[START Material to process]
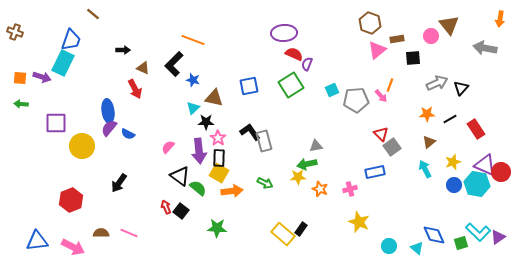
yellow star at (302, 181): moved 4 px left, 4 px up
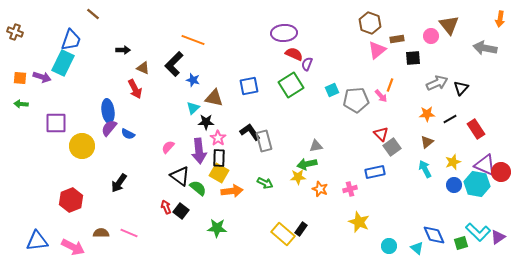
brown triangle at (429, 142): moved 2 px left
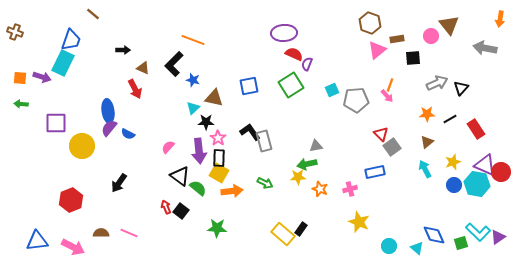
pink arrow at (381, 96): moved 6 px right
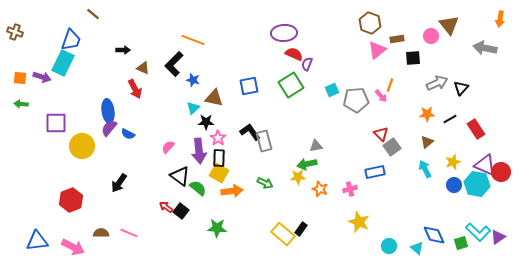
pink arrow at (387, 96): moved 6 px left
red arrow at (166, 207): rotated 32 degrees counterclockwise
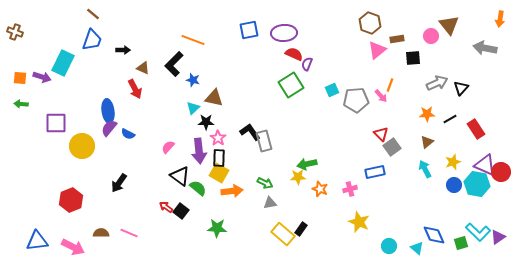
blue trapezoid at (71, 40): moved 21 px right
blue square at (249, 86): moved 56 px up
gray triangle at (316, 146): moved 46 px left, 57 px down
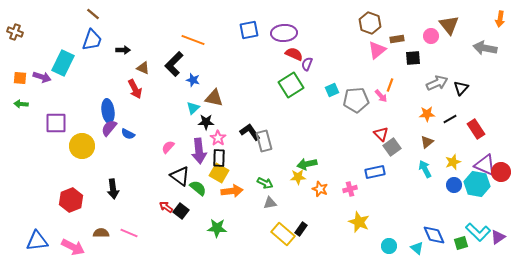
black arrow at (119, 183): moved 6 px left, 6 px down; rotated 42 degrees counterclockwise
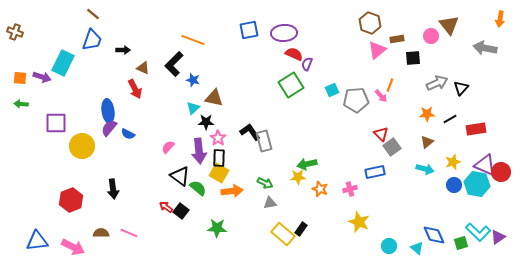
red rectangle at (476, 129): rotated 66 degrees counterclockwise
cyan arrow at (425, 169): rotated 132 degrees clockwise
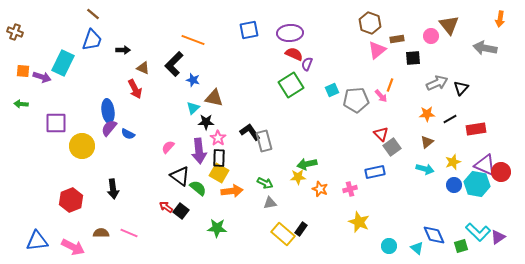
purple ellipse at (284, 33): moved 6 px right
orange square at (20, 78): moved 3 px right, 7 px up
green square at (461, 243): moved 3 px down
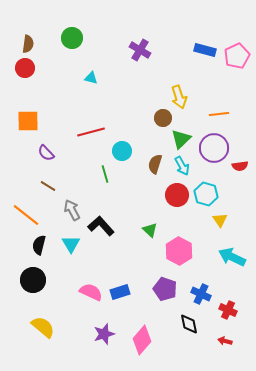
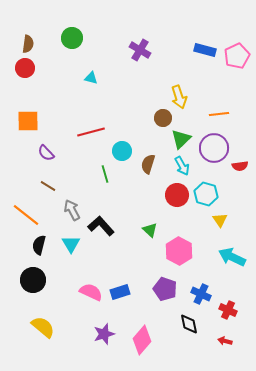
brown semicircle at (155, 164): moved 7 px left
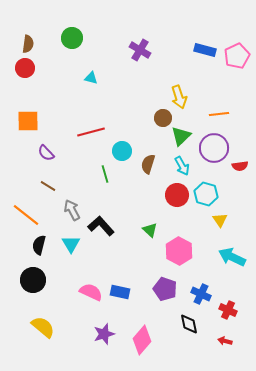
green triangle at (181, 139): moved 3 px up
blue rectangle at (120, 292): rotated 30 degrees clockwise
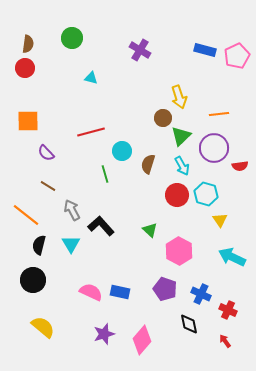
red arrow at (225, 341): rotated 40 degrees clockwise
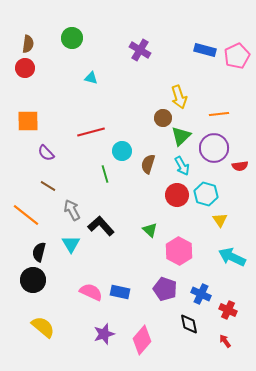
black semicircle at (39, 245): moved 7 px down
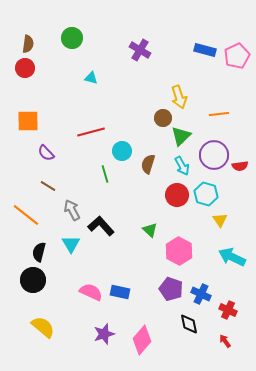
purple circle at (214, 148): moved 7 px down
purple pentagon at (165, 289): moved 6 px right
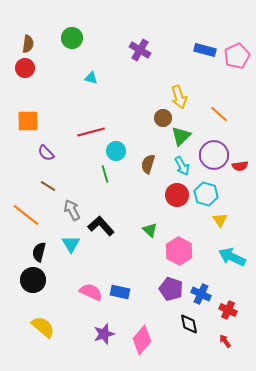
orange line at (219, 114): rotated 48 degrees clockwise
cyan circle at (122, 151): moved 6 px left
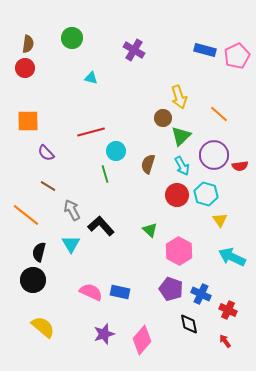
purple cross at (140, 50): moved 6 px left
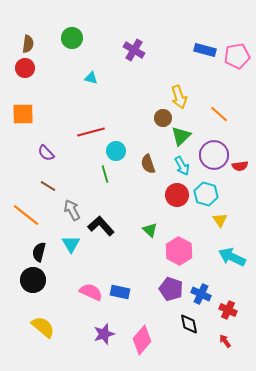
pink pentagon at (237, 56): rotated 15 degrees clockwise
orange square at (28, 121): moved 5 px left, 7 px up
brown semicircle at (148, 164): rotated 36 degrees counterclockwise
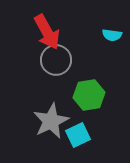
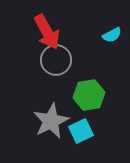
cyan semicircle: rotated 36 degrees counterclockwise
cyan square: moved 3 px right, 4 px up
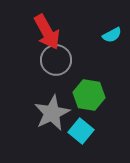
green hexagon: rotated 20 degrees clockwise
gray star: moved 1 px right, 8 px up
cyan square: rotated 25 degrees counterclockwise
[END Material to process]
[START Material to process]
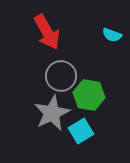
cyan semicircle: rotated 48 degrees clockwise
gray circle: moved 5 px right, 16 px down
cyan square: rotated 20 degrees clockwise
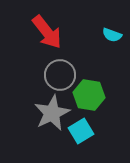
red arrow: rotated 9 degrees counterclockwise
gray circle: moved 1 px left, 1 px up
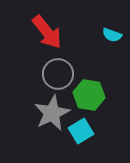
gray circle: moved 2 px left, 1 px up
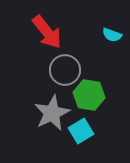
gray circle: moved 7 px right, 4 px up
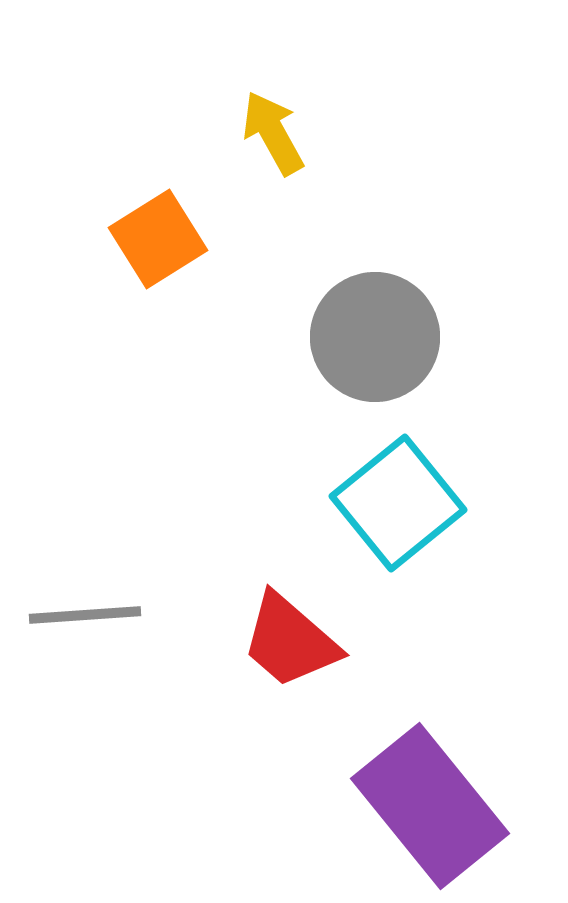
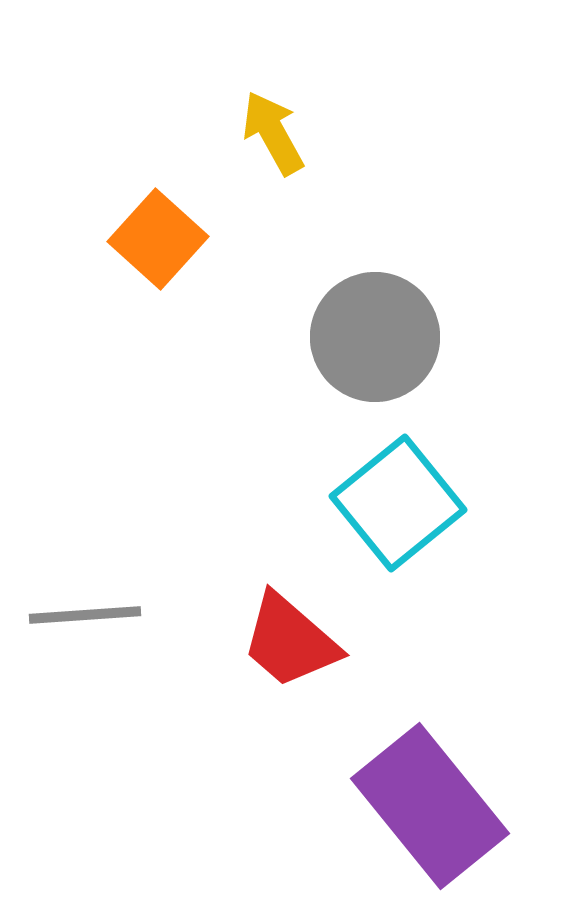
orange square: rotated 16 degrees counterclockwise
[END Material to process]
[START Material to process]
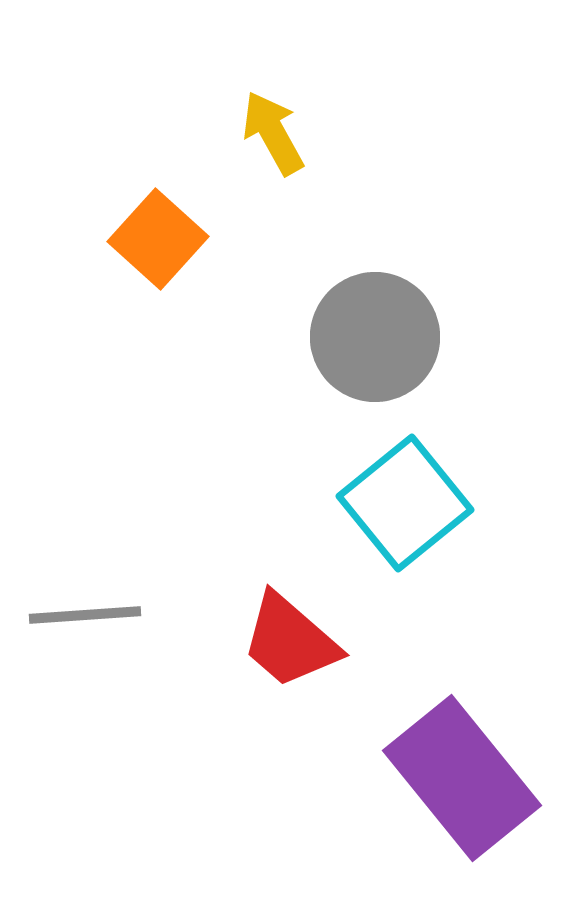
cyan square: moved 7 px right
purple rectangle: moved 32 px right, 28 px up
[END Material to process]
* [Brief]:
Starting at the row that contains "yellow star at" and ending at the row that contains "gray triangle at", express those rows as a JSON list of strings, one string per row. Skip blank rows and omit the picture rows.

* [Completed exercise]:
[
  "yellow star at (302, 181): moved 4 px left, 4 px up",
  "brown triangle at (429, 142): moved 2 px left",
  "pink arrow at (381, 96): moved 6 px right",
  "pink arrow at (387, 96): moved 6 px left",
  "red arrow at (166, 207): rotated 32 degrees counterclockwise",
  "blue trapezoid at (71, 40): moved 21 px right",
  "blue square at (249, 86): moved 56 px up",
  "gray triangle at (316, 146): moved 46 px left, 57 px down"
]